- [Exercise requirements]: If an entry holds a picture, leave that picture out and reproduce everything else exactly.

- [Given data]:
#####

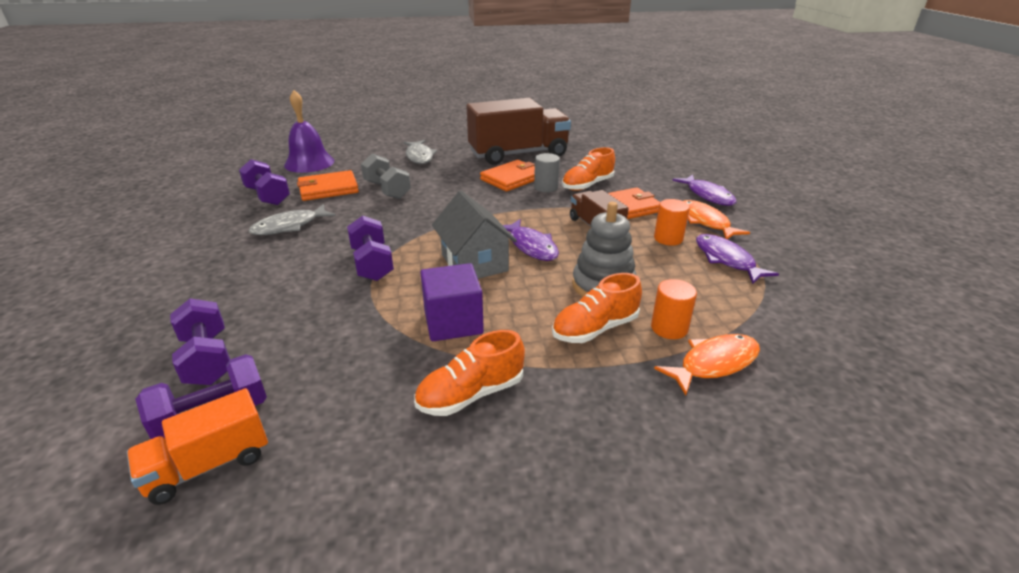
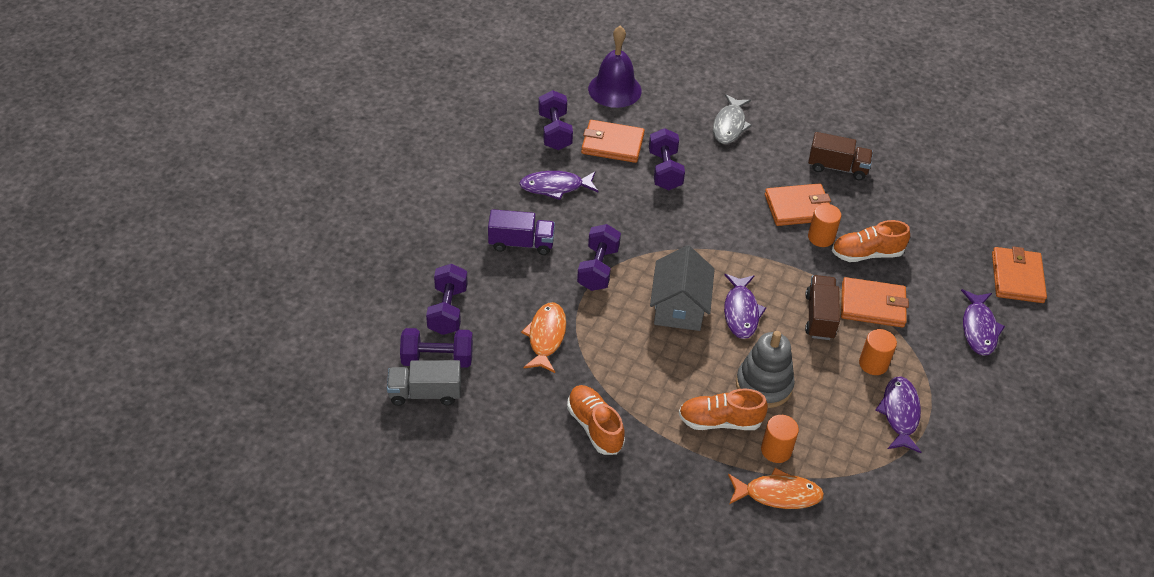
camera: 30 degrees right, 15 degrees up
(209, 465) = (425, 393): orange truck -> grey truck
(275, 273) = (521, 243): none -> purple truck
(289, 226) = (555, 187): grey fish -> purple fish
(387, 190) = (665, 171): grey dumbbell -> purple dumbbell
(453, 322) = (622, 361): purple cube -> none
(471, 394) = (594, 427): orange shoe -> orange shoe turned 60 degrees clockwise
(518, 154) = (837, 167): brown truck -> brown truck, size x0.52
(546, 187) = (821, 237): grey cylinder -> orange cylinder
(694, 166) = (1017, 277): none -> orange wallet
(705, 222) = (934, 361): orange fish -> orange fish (546, 337)

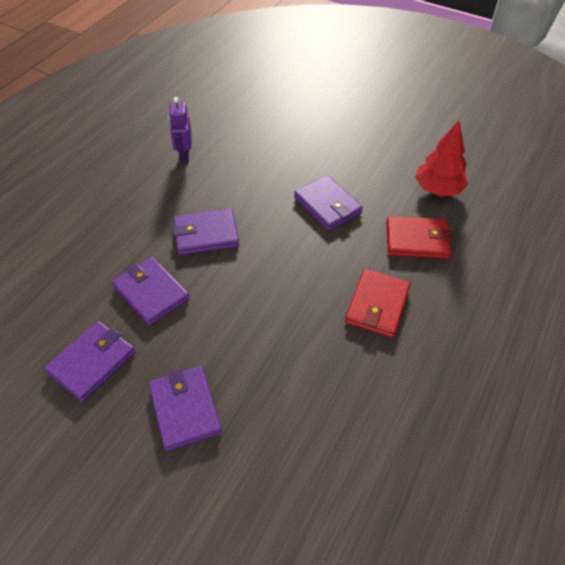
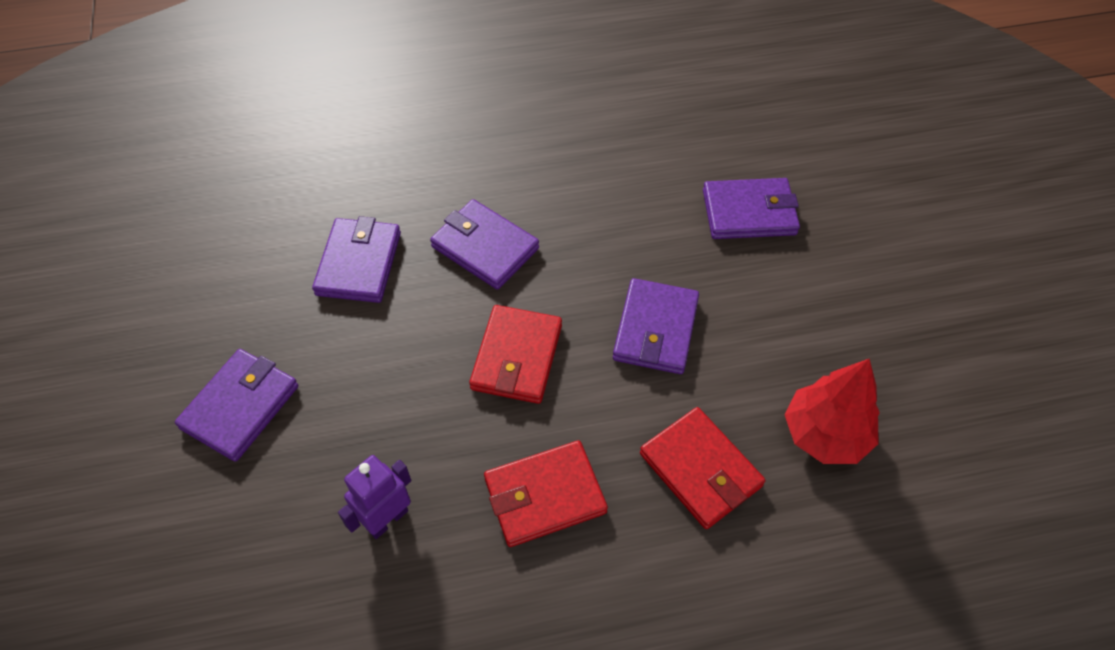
camera: 50 degrees right, 5 degrees up
(92, 363) = (232, 285): purple wallet -> purple wallet (749, 212)
(184, 155) = (582, 136): purple robot -> purple robot (387, 519)
(287, 265) = (517, 357): none -> red wallet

#####

- [Answer]:
camera: 30 degrees right, 15 degrees up
(209, 465) = (425, 393): orange truck -> grey truck
(275, 273) = (521, 243): none -> purple truck
(289, 226) = (555, 187): grey fish -> purple fish
(387, 190) = (665, 171): grey dumbbell -> purple dumbbell
(453, 322) = (622, 361): purple cube -> none
(471, 394) = (594, 427): orange shoe -> orange shoe turned 60 degrees clockwise
(518, 154) = (837, 167): brown truck -> brown truck, size x0.52
(546, 187) = (821, 237): grey cylinder -> orange cylinder
(694, 166) = (1017, 277): none -> orange wallet
(705, 222) = (934, 361): orange fish -> orange fish (546, 337)

camera: 50 degrees right, 5 degrees up
(92, 363) = (232, 285): purple wallet -> purple wallet (749, 212)
(184, 155) = (582, 136): purple robot -> purple robot (387, 519)
(287, 265) = (517, 357): none -> red wallet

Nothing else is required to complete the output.